***** Data records *****

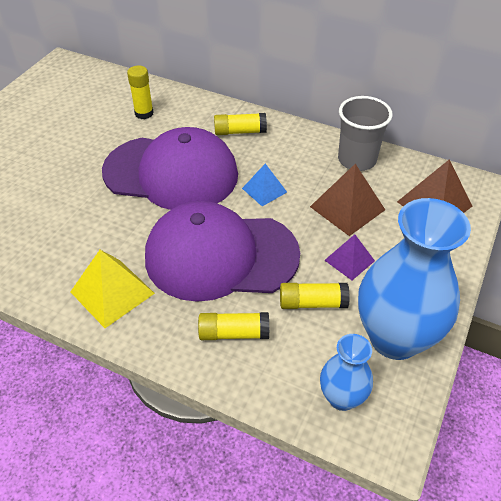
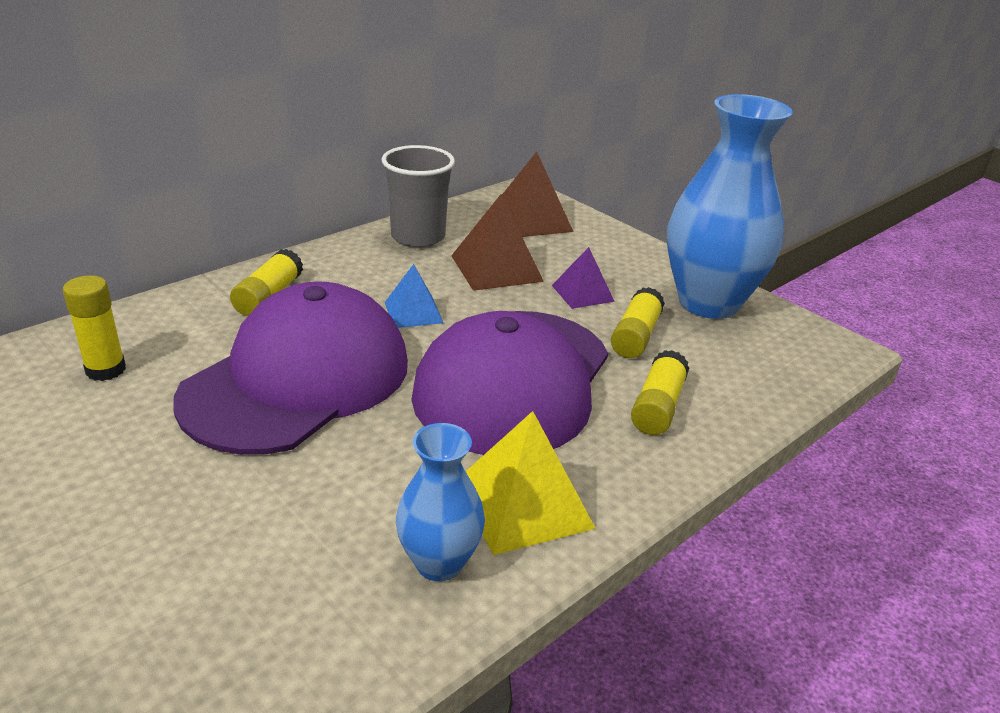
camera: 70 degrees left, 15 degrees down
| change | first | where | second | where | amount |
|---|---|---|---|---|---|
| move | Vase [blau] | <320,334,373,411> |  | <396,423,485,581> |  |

*****
***** Data records *****

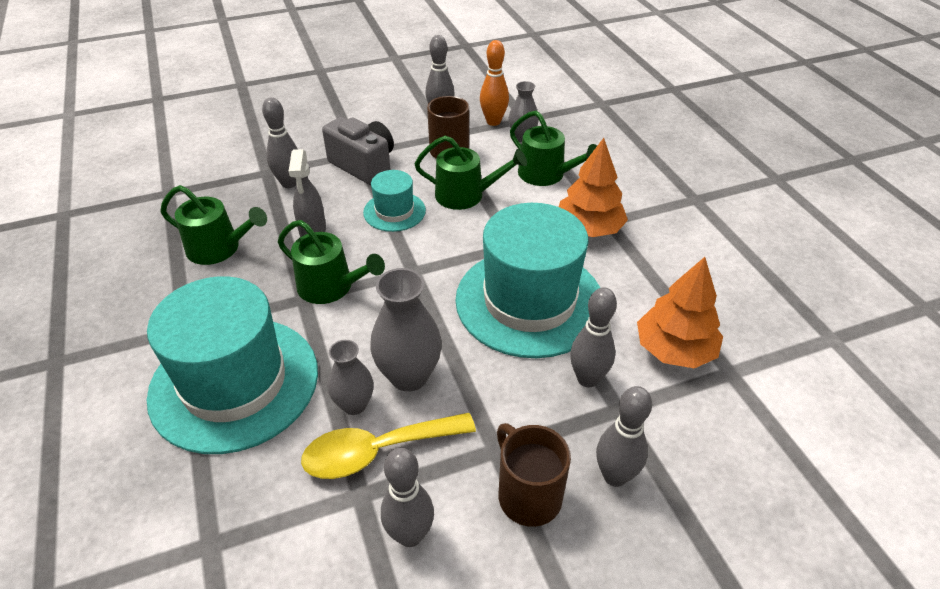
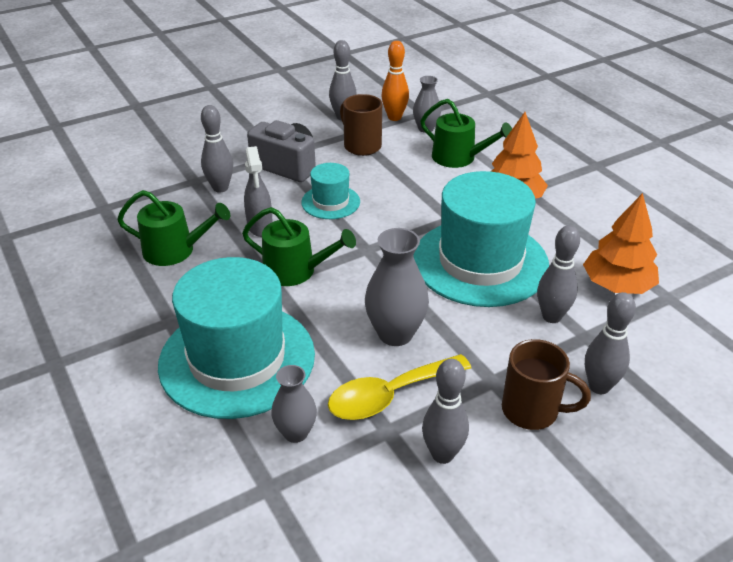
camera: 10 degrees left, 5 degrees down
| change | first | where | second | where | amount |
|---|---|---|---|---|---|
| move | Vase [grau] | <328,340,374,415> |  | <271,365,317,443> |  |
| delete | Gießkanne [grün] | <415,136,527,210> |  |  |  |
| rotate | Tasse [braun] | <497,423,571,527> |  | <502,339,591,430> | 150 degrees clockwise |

*****

**Exercise instructions**
Please transcribe only the lines in the records above running from the line that has "camera: 70 degrees left, 15 degrees down" through the line that has "Vase [blau] |", both included, exactly as they appear.

**Answer to this task**
camera: 70 degrees left, 15 degrees down
| change | first | where | second | where | amount |
|---|---|---|---|---|---|
| move | Vase [blau] | <320,334,373,411> |  | <396,423,485,581> |  |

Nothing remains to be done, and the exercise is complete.